Version difference data:
<<<<

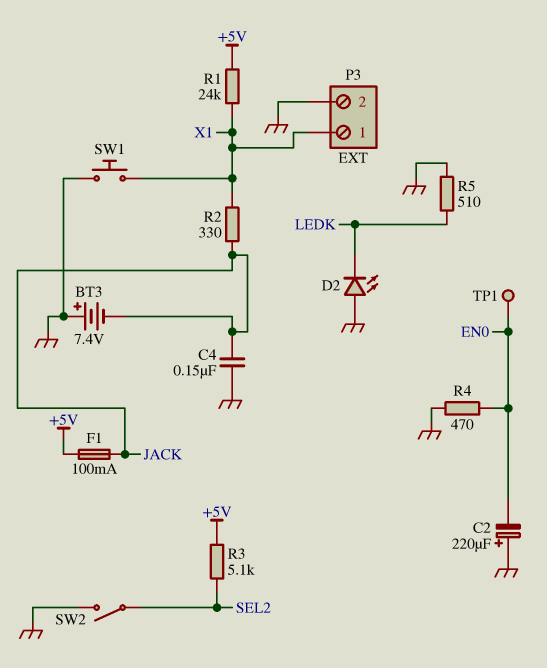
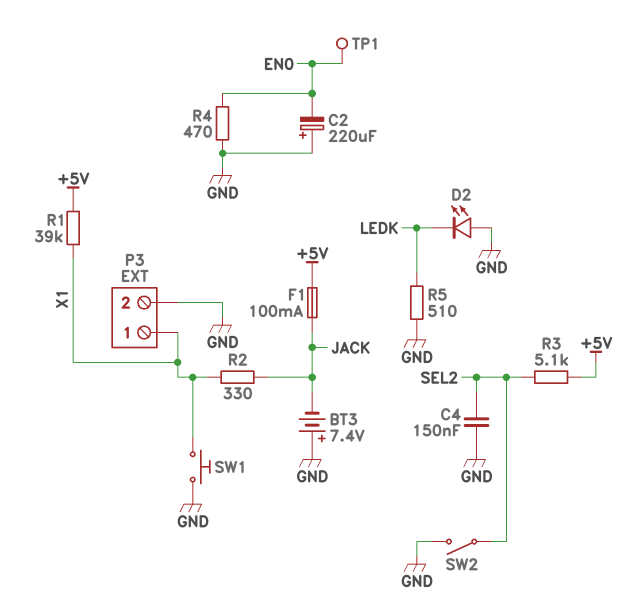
C4: 150nF (GND, JACK) -> 150nF (GND, SEL2)
R1: 24k (+5V, X1) -> 39k (+5V, X1)

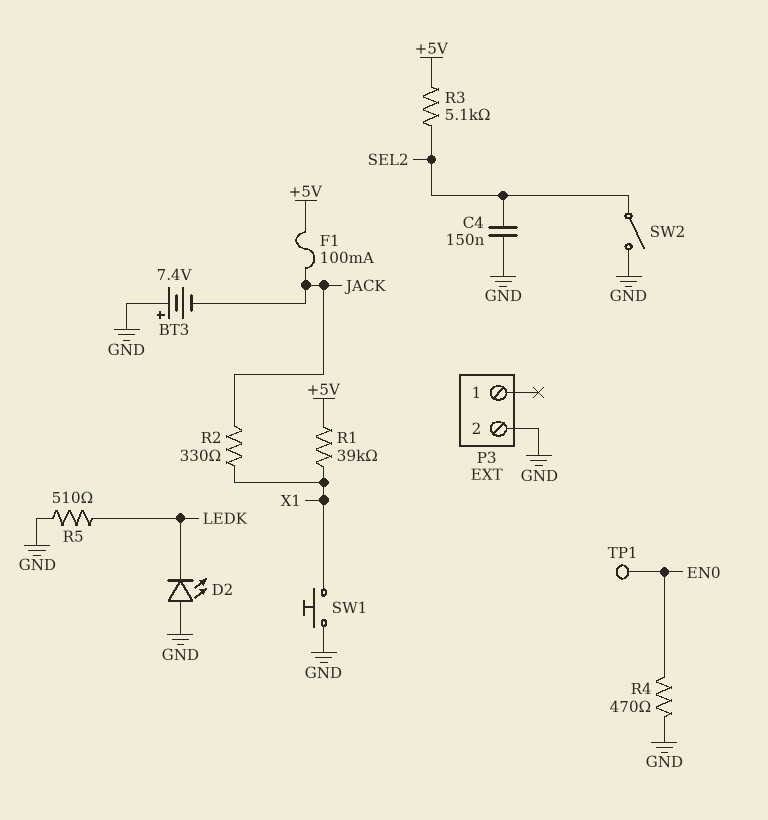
C2: 220uF (plus GND, minus EN0) -> none
P3 pin 1: X1 -> none

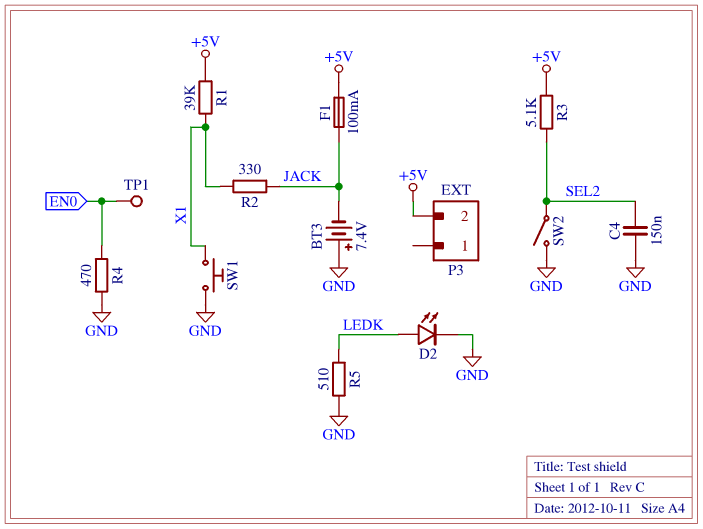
D2: LED (A GND, K LEDK) -> LED (A LEDK, K GND)
P3 pin 2: GND -> +5V

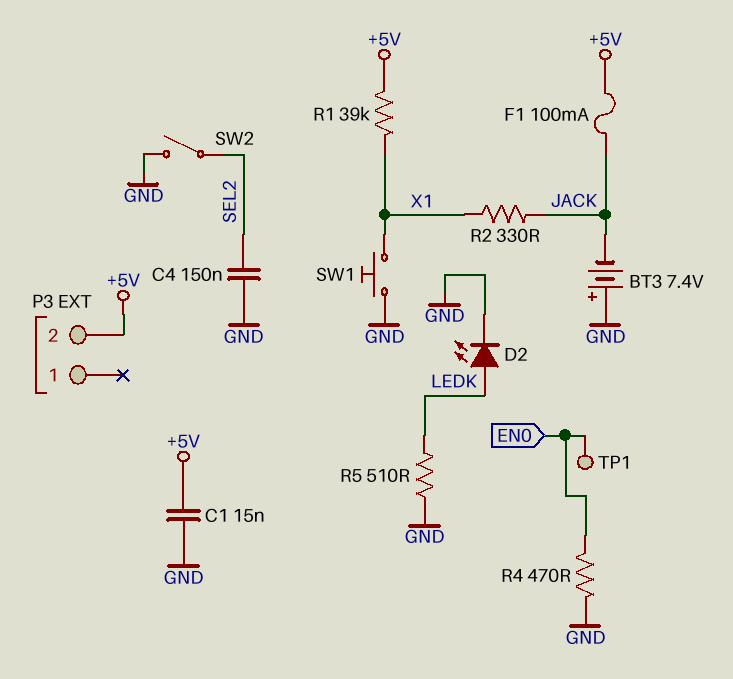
C1: none -> 15nF (+5V, GND)
R3: 5.1k (+5V, SEL2) -> none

>>>>

Task instructions: A faithful copy of all the data above is required, printed exactly and with no pictures.

Solution to this task:
C4: 150nF (GND, JACK) -> 150nF (GND, SEL2)
R1: 24k (+5V, X1) -> 39k (+5V, X1)

C2: 220uF (plus GND, minus EN0) -> none
P3 pin 1: X1 -> none

D2: LED (A GND, K LEDK) -> LED (A LEDK, K GND)
P3 pin 2: GND -> +5V

C1: none -> 15nF (+5V, GND)
R3: 5.1k (+5V, SEL2) -> none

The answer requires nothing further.